Work instruction — Leaving out the images, please output every entry exactly as it appears.

╭─ Source information

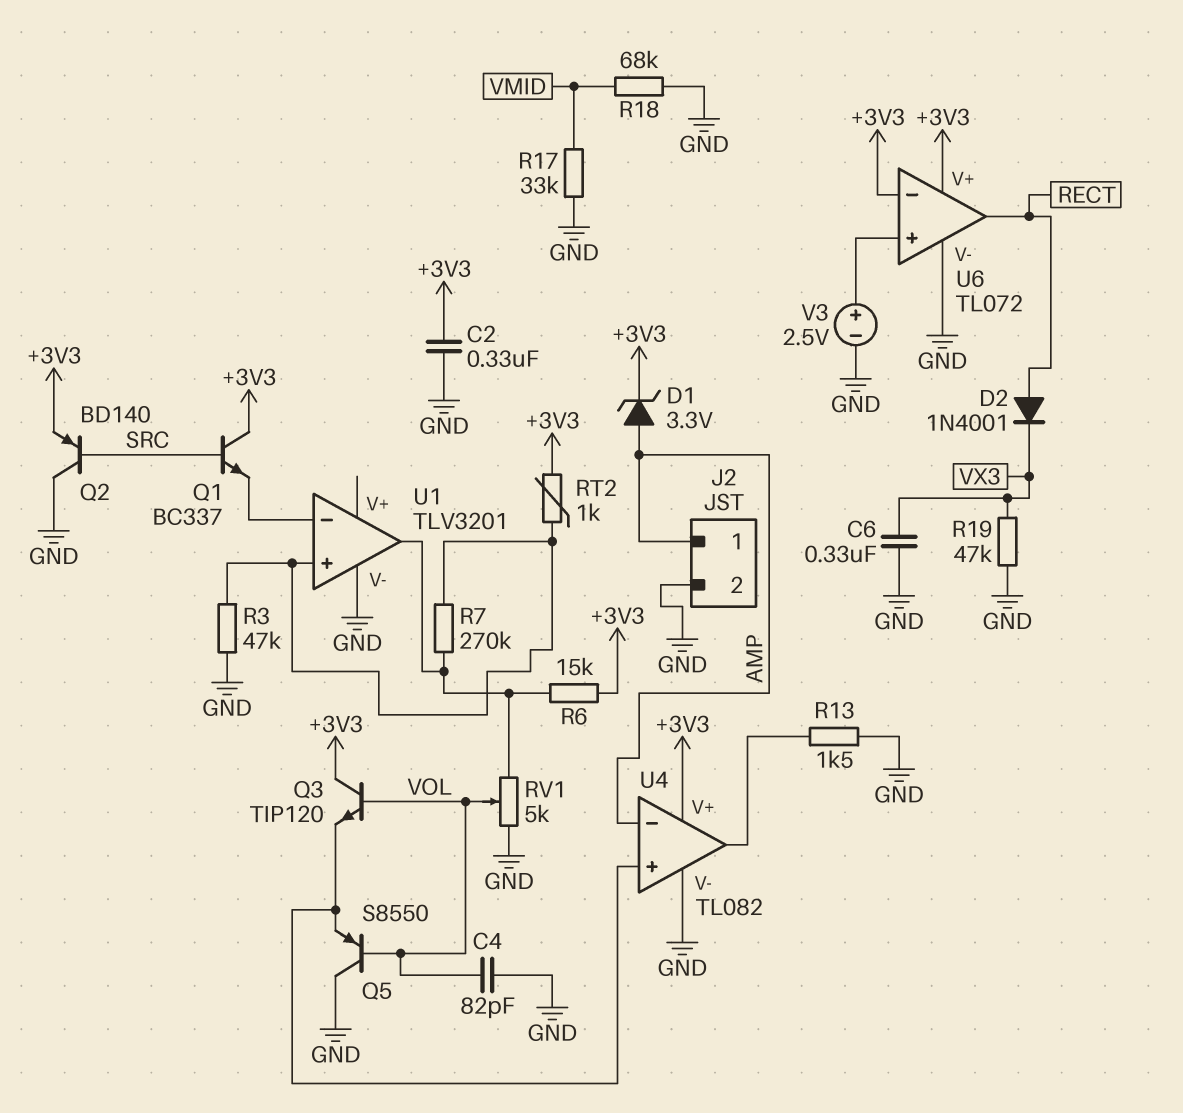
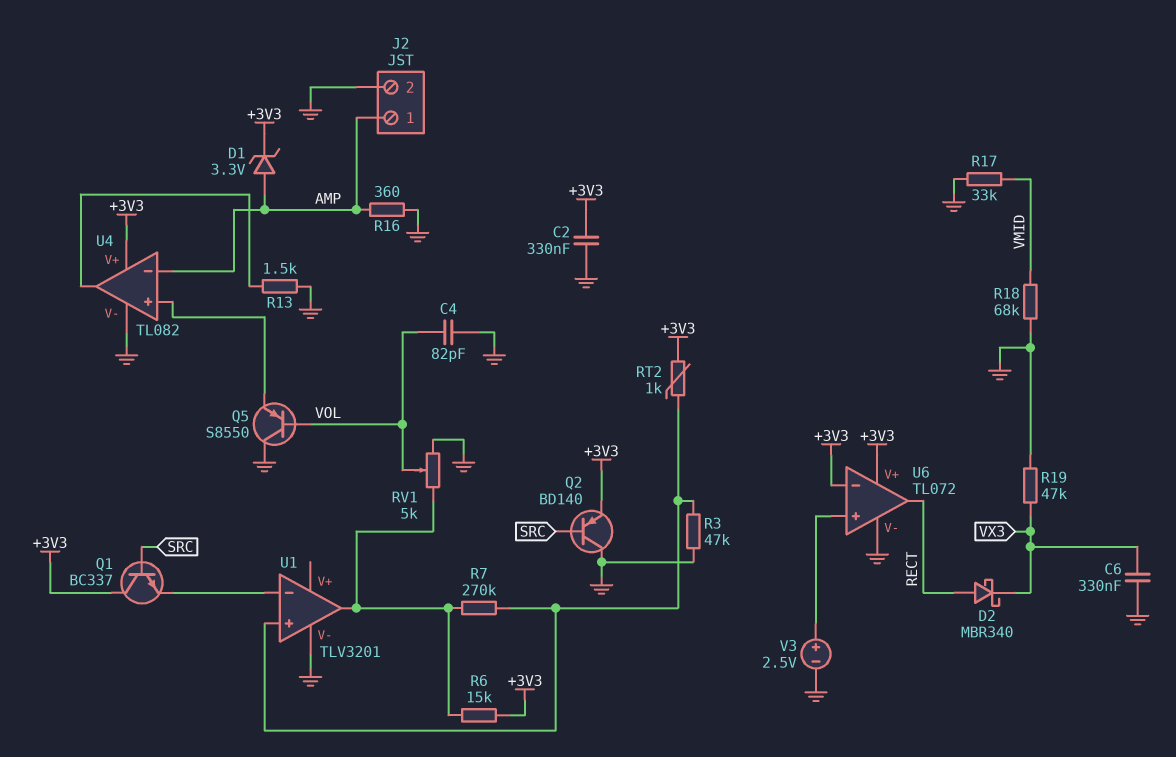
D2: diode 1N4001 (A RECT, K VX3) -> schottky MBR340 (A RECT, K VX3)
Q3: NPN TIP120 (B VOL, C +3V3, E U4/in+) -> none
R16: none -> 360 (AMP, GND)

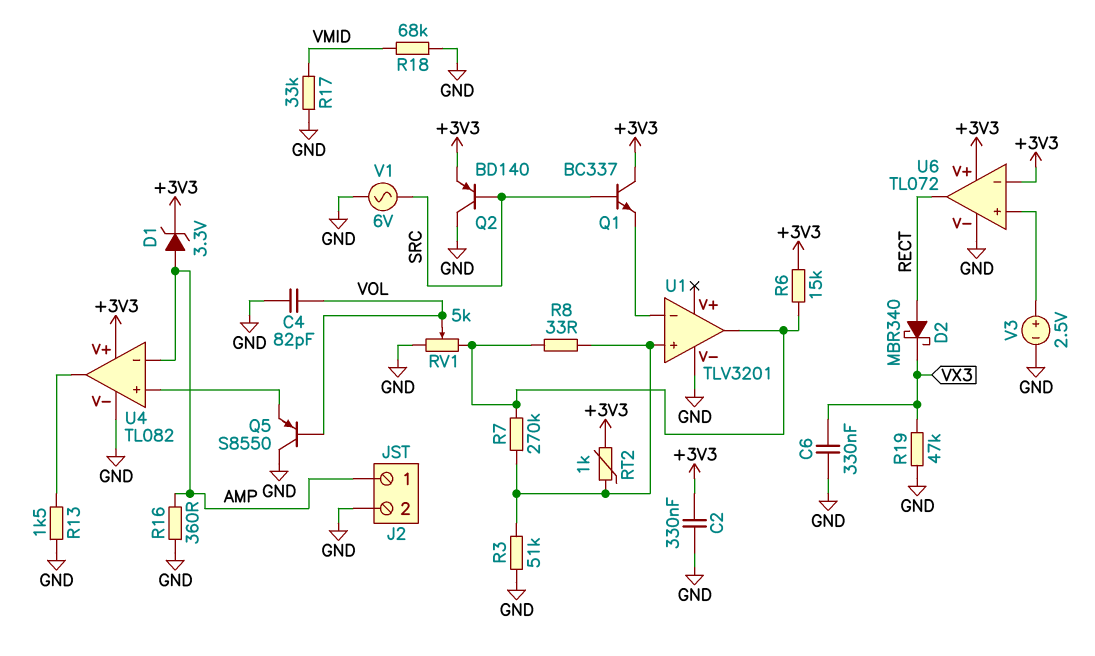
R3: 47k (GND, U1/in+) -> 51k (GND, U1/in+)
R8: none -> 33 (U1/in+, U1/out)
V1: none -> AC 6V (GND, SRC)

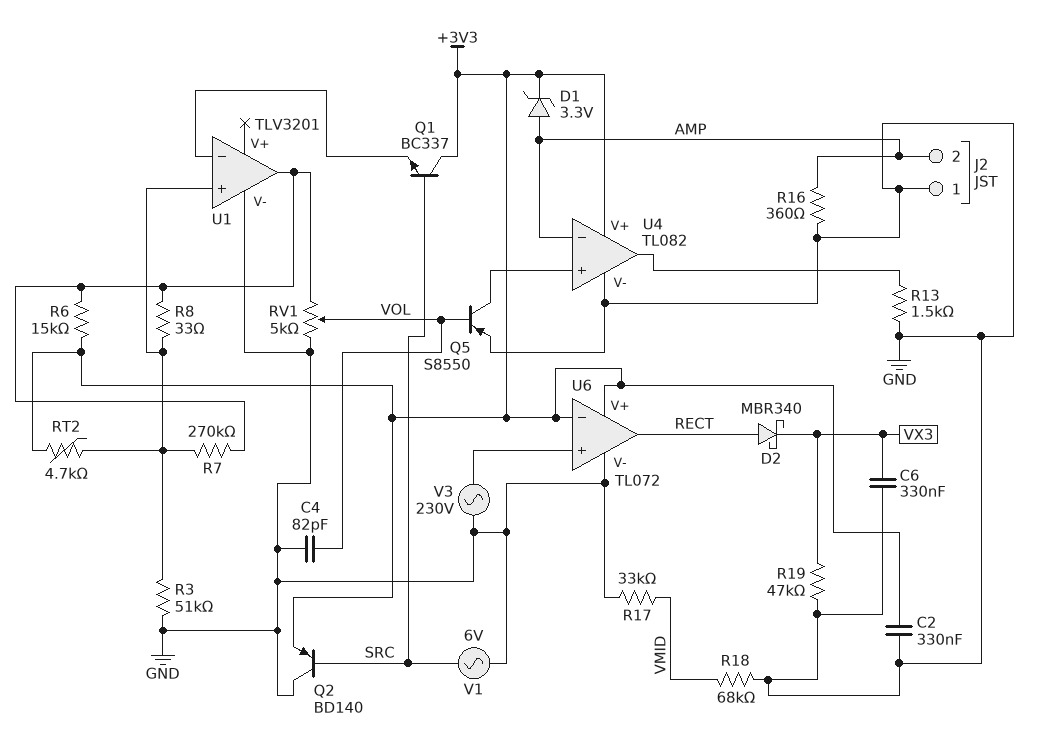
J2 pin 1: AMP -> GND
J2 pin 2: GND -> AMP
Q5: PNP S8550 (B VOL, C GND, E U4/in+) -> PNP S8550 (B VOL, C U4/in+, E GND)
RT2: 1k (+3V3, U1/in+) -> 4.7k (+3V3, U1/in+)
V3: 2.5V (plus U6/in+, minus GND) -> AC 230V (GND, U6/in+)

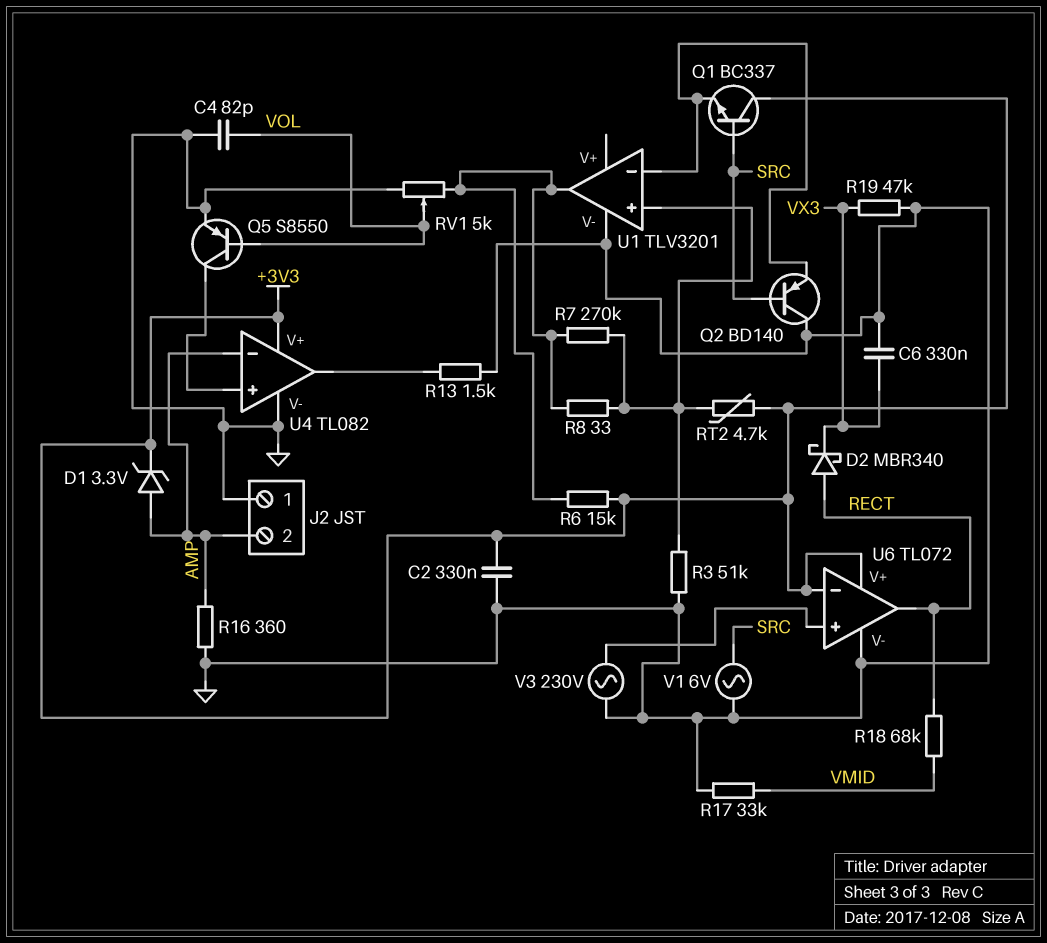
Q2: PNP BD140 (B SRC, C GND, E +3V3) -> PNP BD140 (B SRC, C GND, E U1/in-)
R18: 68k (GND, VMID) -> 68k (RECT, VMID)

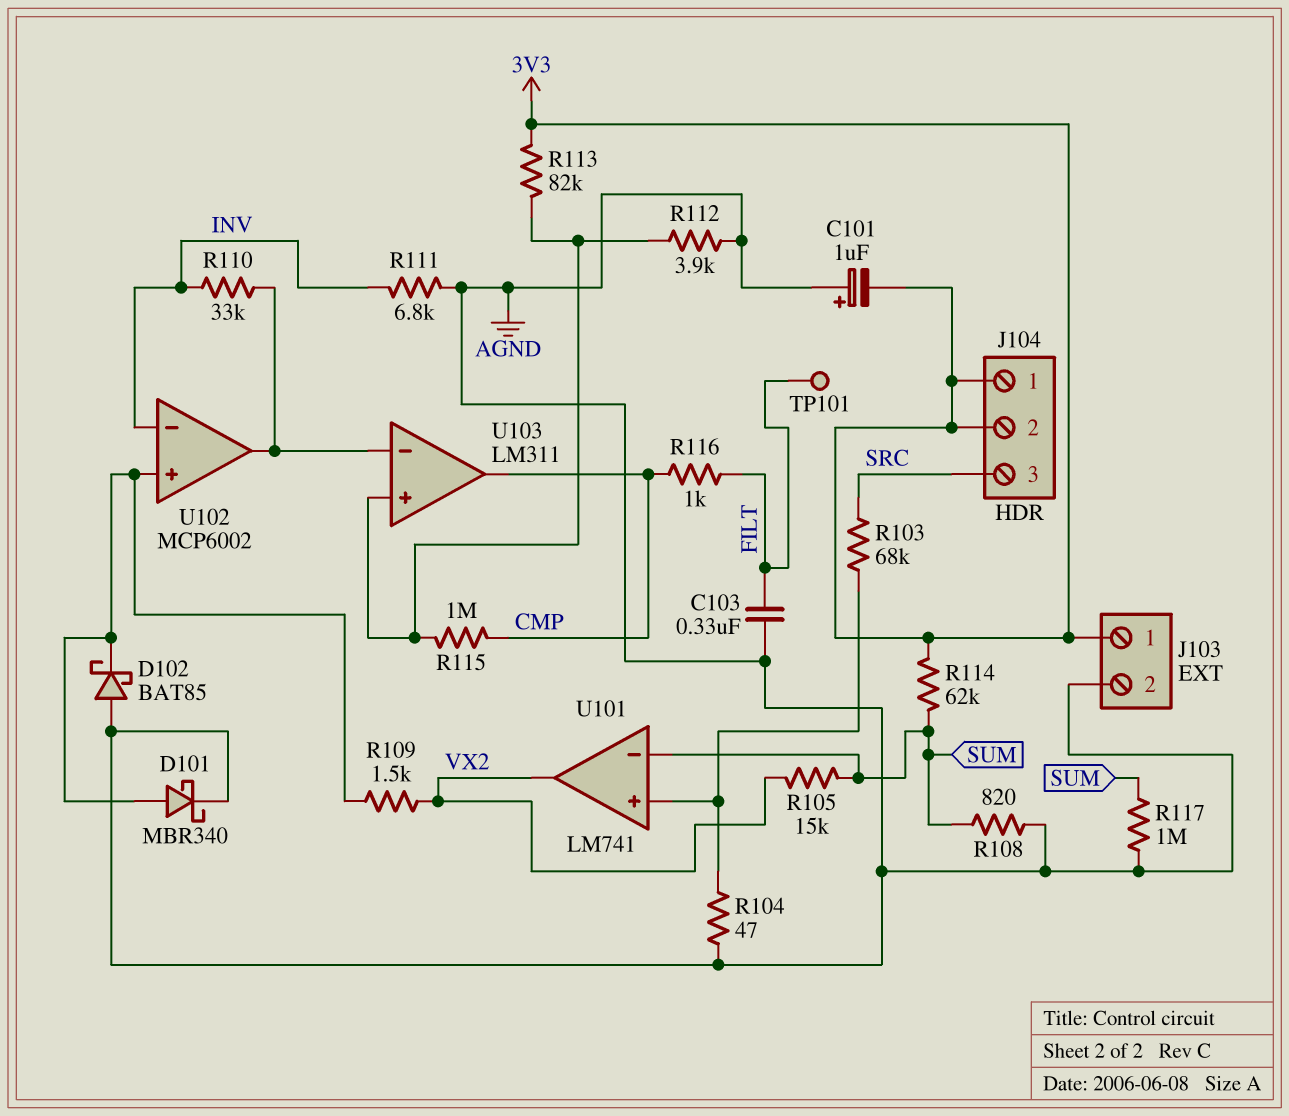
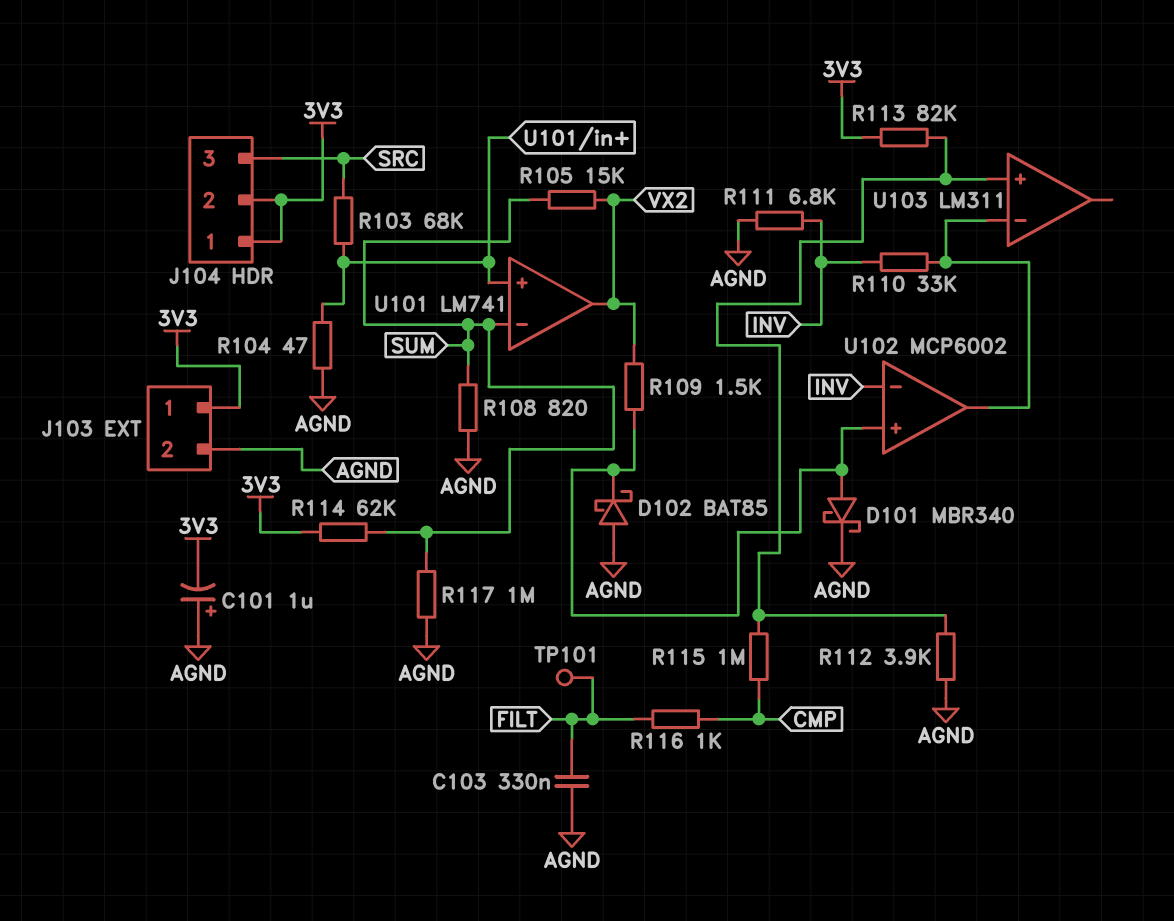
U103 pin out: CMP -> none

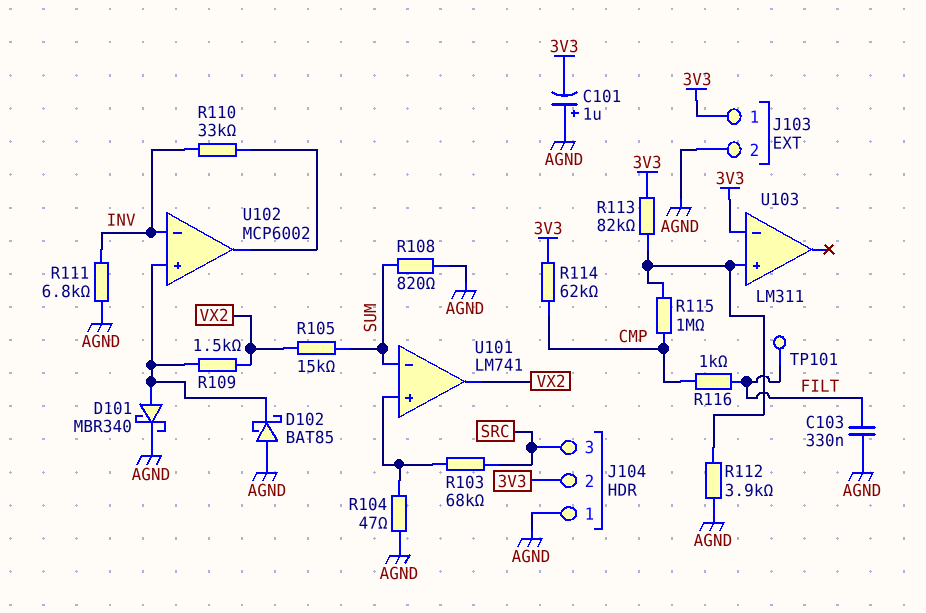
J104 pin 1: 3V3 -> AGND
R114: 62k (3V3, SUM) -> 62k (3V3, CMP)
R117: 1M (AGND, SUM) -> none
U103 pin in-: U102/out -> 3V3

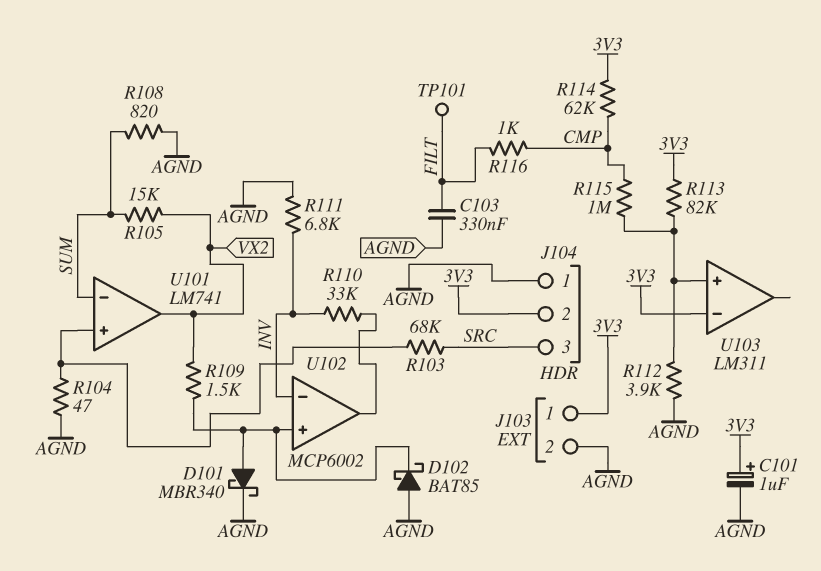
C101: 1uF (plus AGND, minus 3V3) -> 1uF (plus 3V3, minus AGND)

╰─

Result for this exercise —
D2: diode 1N4001 (A RECT, K VX3) -> schottky MBR340 (A RECT, K VX3)
Q3: NPN TIP120 (B VOL, C +3V3, E U4/in+) -> none
R16: none -> 360 (AMP, GND)

R3: 47k (GND, U1/in+) -> 51k (GND, U1/in+)
R8: none -> 33 (U1/in+, U1/out)
V1: none -> AC 6V (GND, SRC)

J2 pin 1: AMP -> GND
J2 pin 2: GND -> AMP
Q5: PNP S8550 (B VOL, C GND, E U4/in+) -> PNP S8550 (B VOL, C U4/in+, E GND)
RT2: 1k (+3V3, U1/in+) -> 4.7k (+3V3, U1/in+)
V3: 2.5V (plus U6/in+, minus GND) -> AC 230V (GND, U6/in+)

Q2: PNP BD140 (B SRC, C GND, E +3V3) -> PNP BD140 (B SRC, C GND, E U1/in-)
R18: 68k (GND, VMID) -> 68k (RECT, VMID)

U103 pin out: CMP -> none

J104 pin 1: 3V3 -> AGND
R114: 62k (3V3, SUM) -> 62k (3V3, CMP)
R117: 1M (AGND, SUM) -> none
U103 pin in-: U102/out -> 3V3

C101: 1uF (plus AGND, minus 3V3) -> 1uF (plus 3V3, minus AGND)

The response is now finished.